What follows is a set of records; repeat all of them exactly.

-- start DATASET CONTENT --

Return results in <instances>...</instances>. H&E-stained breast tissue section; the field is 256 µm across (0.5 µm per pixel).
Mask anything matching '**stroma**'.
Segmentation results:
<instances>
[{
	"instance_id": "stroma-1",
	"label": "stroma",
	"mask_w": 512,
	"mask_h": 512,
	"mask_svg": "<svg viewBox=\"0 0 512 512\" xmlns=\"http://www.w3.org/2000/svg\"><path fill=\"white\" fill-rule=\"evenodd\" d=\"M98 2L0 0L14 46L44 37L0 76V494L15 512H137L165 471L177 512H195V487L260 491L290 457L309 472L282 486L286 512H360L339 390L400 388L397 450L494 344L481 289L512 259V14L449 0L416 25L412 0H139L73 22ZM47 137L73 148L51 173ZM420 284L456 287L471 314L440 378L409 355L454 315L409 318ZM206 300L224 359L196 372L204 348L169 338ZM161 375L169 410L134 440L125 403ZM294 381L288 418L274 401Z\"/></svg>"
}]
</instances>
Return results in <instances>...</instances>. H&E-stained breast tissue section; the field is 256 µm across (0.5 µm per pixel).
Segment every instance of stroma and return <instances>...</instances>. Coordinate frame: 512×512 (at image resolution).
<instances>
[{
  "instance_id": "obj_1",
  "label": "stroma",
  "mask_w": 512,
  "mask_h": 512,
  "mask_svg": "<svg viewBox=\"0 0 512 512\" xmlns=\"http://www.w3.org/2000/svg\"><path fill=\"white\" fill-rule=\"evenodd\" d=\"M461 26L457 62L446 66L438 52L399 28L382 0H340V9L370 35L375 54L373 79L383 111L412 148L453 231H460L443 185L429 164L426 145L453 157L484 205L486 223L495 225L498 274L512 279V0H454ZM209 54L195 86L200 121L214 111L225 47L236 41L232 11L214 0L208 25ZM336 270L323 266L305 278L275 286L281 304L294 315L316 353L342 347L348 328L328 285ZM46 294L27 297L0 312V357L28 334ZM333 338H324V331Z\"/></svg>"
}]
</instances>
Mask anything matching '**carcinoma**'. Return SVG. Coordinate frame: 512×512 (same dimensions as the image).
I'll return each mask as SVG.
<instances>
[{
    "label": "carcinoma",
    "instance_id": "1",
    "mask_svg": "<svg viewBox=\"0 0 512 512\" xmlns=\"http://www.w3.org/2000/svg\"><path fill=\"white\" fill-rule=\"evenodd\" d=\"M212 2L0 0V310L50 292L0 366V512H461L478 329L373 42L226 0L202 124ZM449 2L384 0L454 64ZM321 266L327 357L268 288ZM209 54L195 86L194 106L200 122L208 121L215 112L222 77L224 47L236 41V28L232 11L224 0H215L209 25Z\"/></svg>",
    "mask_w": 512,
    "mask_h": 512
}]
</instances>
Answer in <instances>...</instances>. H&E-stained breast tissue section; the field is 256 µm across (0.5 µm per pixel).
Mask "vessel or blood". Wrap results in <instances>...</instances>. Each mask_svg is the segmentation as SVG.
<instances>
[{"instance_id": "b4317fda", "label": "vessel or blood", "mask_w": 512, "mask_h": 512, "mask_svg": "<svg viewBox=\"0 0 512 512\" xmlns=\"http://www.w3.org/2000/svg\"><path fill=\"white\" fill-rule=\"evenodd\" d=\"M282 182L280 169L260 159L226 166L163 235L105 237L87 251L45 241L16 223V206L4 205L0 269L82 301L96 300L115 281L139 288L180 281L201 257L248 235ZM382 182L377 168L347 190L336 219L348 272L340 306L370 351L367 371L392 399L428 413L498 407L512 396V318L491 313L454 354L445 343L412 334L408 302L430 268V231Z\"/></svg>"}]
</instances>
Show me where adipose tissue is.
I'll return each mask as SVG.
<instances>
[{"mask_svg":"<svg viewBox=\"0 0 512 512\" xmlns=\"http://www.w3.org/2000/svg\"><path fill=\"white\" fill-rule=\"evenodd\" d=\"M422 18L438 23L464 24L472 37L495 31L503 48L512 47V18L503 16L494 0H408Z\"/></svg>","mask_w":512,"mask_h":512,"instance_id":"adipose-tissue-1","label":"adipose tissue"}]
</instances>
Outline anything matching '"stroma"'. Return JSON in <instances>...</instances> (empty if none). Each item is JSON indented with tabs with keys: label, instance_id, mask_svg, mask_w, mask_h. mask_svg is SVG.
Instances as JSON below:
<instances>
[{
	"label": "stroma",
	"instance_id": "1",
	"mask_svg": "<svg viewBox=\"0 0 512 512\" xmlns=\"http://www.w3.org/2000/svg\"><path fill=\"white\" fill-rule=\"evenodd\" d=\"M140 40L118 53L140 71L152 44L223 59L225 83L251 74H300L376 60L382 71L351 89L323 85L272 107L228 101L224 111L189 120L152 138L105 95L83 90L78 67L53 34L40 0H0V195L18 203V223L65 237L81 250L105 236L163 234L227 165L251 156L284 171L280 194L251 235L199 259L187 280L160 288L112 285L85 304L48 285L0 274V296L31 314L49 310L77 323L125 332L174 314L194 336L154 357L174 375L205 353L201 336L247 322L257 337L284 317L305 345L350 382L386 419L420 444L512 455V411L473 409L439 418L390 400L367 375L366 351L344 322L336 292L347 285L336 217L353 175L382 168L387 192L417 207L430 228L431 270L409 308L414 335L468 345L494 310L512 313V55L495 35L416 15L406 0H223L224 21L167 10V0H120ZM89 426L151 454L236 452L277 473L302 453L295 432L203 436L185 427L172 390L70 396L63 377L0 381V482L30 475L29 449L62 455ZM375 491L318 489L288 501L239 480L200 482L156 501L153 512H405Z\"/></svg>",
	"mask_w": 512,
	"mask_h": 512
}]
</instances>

-- end DATASET CONTENT --

ANSWER TO THIS PROBLEM:
Return results in <instances>...</instances>. H&E-stained breast tissue section; the field is 256 µm across (0.5 µm per pixel).
Mask anything matching '**stroma**'.
Segmentation results:
<instances>
[{
	"instance_id": "stroma-1",
	"label": "stroma",
	"mask_w": 512,
	"mask_h": 512,
	"mask_svg": "<svg viewBox=\"0 0 512 512\" xmlns=\"http://www.w3.org/2000/svg\"><path fill=\"white\" fill-rule=\"evenodd\" d=\"M98 2L0 0L14 46L44 37L0 76V494L15 512H137L165 471L177 512H195V487L260 491L290 457L309 472L282 486L286 512H360L339 390L400 388L397 450L494 344L481 289L512 259V14L449 0L416 25L412 0H139L73 22ZM47 137L73 148L51 173ZM420 284L456 287L471 314L440 378L409 355L454 315L409 318ZM206 300L224 359L196 372L204 348L169 338ZM161 375L169 410L134 440L125 403ZM294 381L288 418L274 401Z\"/></svg>"
}]
</instances>
Return results in <instances>...</instances>. H&E-stained breast tissue section; the field is 256 µm across (0.5 µm per pixel).
Segment every instance of stroma and return <instances>...</instances>. Coordinate frame: 512×512 (at image resolution).
<instances>
[{
  "instance_id": "obj_1",
  "label": "stroma",
  "mask_w": 512,
  "mask_h": 512,
  "mask_svg": "<svg viewBox=\"0 0 512 512\" xmlns=\"http://www.w3.org/2000/svg\"><path fill=\"white\" fill-rule=\"evenodd\" d=\"M461 26L457 62L446 66L438 52L399 28L382 0H340V9L370 35L375 54L373 79L383 111L412 148L453 231H460L443 185L429 164L426 145L453 157L484 205L486 223L495 225L498 274L512 279V0H454ZM209 54L195 86L200 121L214 111L225 47L236 41L232 11L214 0L208 25ZM336 270L323 266L305 278L275 286L281 304L294 315L316 353L342 347L348 328L328 285ZM46 294L27 297L0 312V357L28 334ZM333 338H324V331Z\"/></svg>"
}]
</instances>
Mask anything matching '**carcinoma**'. Return SVG. Coordinate frame: 512×512 (same dimensions as the image).
I'll return each mask as SVG.
<instances>
[{
    "label": "carcinoma",
    "instance_id": "1",
    "mask_svg": "<svg viewBox=\"0 0 512 512\" xmlns=\"http://www.w3.org/2000/svg\"><path fill=\"white\" fill-rule=\"evenodd\" d=\"M212 2L0 0V310L50 292L0 366V512H461L478 329L373 42L226 0L202 124ZM449 2L384 0L454 64ZM321 266L327 357L268 288ZM209 54L195 86L194 106L200 122L208 121L215 112L222 77L224 47L236 41V28L232 11L224 0H215L209 25Z\"/></svg>",
    "mask_w": 512,
    "mask_h": 512
}]
</instances>
Answer in <instances>...</instances>. H&E-stained breast tissue section; the field is 256 µm across (0.5 µm per pixel).
Mask "vessel or blood". Wrap results in <instances>...</instances>. Each mask_svg is the segmentation as SVG.
<instances>
[{"instance_id": "b4317fda", "label": "vessel or blood", "mask_w": 512, "mask_h": 512, "mask_svg": "<svg viewBox=\"0 0 512 512\" xmlns=\"http://www.w3.org/2000/svg\"><path fill=\"white\" fill-rule=\"evenodd\" d=\"M282 182L280 169L260 159L226 166L163 235L105 237L87 251L45 241L16 223V206L4 205L0 269L82 301L96 300L115 281L139 288L180 281L201 257L248 235ZM382 182L377 168L347 190L336 219L348 272L340 306L370 351L367 371L392 399L428 413L498 407L512 396V318L491 313L454 354L445 343L412 334L408 302L430 268V231Z\"/></svg>"}]
</instances>
Show me where adipose tissue is.
I'll return each mask as SVG.
<instances>
[{"mask_svg":"<svg viewBox=\"0 0 512 512\" xmlns=\"http://www.w3.org/2000/svg\"><path fill=\"white\" fill-rule=\"evenodd\" d=\"M422 18L438 23L464 24L472 37L495 31L503 48L512 47V18L503 16L494 0H408Z\"/></svg>","mask_w":512,"mask_h":512,"instance_id":"adipose-tissue-1","label":"adipose tissue"}]
</instances>
Outline anything matching '"stroma"'. Return JSON in <instances>...</instances> (empty if none). Each item is JSON indented with tabs with keys: label, instance_id, mask_svg, mask_w, mask_h. mask_svg is SVG.
Instances as JSON below:
<instances>
[{
	"label": "stroma",
	"instance_id": "1",
	"mask_svg": "<svg viewBox=\"0 0 512 512\" xmlns=\"http://www.w3.org/2000/svg\"><path fill=\"white\" fill-rule=\"evenodd\" d=\"M140 40L118 53L140 71L152 44L223 59L225 83L251 74H300L376 60L382 71L351 89L323 85L272 107L228 101L224 111L189 120L152 138L105 95L83 90L78 67L53 34L40 0H0V195L18 203V223L65 237L81 250L105 236L163 234L227 165L251 156L284 171L280 194L251 235L199 259L187 280L160 288L112 285L85 304L48 285L0 274V296L31 314L49 310L77 323L125 332L174 314L194 336L154 357L174 375L205 353L201 336L247 322L257 337L284 317L305 345L350 382L386 419L420 444L512 455V411L473 409L439 418L390 400L367 375L366 351L344 322L336 292L347 285L336 217L353 175L382 168L387 192L417 207L430 228L431 270L409 308L414 335L468 345L494 310L512 313V55L495 35L416 15L406 0H223L224 21L167 10V0H120ZM89 426L151 454L236 452L277 473L302 453L295 432L203 436L185 427L172 390L70 396L63 377L0 381V482L30 475L29 449L62 455ZM375 491L318 489L288 501L239 480L200 482L156 501L153 512H405Z\"/></svg>",
	"mask_w": 512,
	"mask_h": 512
}]
</instances>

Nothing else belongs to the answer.